• EXERCISE PROMPT:
Which of the lines in the records below hold the string "SCALE"? Copy every one of them.

• SUPPLIED MATERIAL:

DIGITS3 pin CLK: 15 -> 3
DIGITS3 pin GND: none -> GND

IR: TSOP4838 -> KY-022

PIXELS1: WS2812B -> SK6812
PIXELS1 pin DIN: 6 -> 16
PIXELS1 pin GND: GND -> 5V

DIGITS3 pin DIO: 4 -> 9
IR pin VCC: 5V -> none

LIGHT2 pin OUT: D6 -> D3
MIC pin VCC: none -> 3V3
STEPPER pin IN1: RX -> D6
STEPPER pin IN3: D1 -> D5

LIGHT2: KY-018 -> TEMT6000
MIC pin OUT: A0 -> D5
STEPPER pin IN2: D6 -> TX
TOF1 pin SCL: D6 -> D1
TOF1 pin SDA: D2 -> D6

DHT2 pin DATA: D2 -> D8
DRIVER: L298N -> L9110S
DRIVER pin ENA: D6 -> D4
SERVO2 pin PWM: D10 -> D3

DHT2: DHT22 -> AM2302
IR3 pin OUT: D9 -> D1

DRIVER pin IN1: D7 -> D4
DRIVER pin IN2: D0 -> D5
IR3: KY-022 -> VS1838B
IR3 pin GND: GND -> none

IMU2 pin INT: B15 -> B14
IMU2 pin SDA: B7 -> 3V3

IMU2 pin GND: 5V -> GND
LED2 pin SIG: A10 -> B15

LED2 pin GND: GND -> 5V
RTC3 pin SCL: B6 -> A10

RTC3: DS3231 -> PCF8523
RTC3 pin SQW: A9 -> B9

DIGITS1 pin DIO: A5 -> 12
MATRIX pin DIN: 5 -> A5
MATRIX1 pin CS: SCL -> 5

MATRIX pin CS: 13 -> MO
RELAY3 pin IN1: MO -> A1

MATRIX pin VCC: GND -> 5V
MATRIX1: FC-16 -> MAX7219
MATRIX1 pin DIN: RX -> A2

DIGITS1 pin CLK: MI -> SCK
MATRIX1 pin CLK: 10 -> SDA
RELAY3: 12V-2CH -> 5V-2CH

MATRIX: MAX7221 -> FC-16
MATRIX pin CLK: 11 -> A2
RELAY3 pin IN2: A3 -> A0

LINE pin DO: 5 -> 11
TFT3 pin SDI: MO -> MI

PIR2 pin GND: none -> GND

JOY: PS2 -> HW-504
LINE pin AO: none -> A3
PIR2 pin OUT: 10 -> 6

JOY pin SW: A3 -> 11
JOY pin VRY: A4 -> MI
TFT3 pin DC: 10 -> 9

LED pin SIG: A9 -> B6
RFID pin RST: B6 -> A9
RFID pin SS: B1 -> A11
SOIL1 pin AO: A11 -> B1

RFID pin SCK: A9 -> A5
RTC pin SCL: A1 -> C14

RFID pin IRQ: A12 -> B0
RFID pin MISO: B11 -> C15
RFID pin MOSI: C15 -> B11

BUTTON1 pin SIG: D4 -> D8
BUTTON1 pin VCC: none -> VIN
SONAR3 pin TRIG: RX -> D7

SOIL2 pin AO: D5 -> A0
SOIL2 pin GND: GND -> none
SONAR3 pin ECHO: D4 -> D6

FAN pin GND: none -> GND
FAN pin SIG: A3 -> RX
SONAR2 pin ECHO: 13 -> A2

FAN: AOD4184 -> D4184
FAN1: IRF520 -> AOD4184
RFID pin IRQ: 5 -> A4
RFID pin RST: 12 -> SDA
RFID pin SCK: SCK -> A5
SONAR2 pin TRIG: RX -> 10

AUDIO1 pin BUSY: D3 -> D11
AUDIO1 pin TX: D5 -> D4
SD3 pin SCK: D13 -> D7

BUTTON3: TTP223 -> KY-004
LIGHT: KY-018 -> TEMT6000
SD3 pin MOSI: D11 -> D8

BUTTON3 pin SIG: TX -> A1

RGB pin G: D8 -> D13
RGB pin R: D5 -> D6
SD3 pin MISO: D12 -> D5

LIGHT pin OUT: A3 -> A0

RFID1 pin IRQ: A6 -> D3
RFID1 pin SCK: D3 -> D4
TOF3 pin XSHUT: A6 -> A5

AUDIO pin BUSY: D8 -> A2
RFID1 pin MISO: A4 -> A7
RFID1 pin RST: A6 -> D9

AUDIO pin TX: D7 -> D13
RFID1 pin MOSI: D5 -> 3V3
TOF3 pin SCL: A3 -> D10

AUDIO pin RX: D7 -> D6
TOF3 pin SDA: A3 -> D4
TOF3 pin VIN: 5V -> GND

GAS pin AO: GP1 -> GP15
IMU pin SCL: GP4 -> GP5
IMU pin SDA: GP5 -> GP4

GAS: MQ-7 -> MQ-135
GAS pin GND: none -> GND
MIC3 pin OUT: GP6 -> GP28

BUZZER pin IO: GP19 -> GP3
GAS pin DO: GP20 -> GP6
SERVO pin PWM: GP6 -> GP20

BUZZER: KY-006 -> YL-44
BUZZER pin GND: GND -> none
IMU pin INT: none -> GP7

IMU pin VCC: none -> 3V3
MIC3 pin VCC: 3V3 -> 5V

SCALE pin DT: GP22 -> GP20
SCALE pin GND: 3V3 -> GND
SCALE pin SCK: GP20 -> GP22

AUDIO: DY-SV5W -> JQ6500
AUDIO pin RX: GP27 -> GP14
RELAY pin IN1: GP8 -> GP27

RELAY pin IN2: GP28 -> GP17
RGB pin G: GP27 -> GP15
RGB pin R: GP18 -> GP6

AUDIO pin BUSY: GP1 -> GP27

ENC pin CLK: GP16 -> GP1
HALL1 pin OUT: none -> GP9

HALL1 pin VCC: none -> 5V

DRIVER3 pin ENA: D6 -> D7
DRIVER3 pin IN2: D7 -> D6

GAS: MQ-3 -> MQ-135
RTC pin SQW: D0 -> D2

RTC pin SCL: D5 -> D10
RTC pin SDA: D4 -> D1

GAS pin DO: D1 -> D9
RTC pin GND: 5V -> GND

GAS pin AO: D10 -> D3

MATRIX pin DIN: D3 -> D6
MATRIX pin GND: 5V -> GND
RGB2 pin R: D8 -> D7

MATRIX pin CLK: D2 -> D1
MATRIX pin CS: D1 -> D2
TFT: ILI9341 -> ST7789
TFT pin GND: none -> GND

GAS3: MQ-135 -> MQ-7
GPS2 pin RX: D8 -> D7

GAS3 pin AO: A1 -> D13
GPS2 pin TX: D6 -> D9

• RESPONSE AREA:
SCALE pin DT: GP22 -> GP20
SCALE pin GND: 3V3 -> GND
SCALE pin SCK: GP20 -> GP22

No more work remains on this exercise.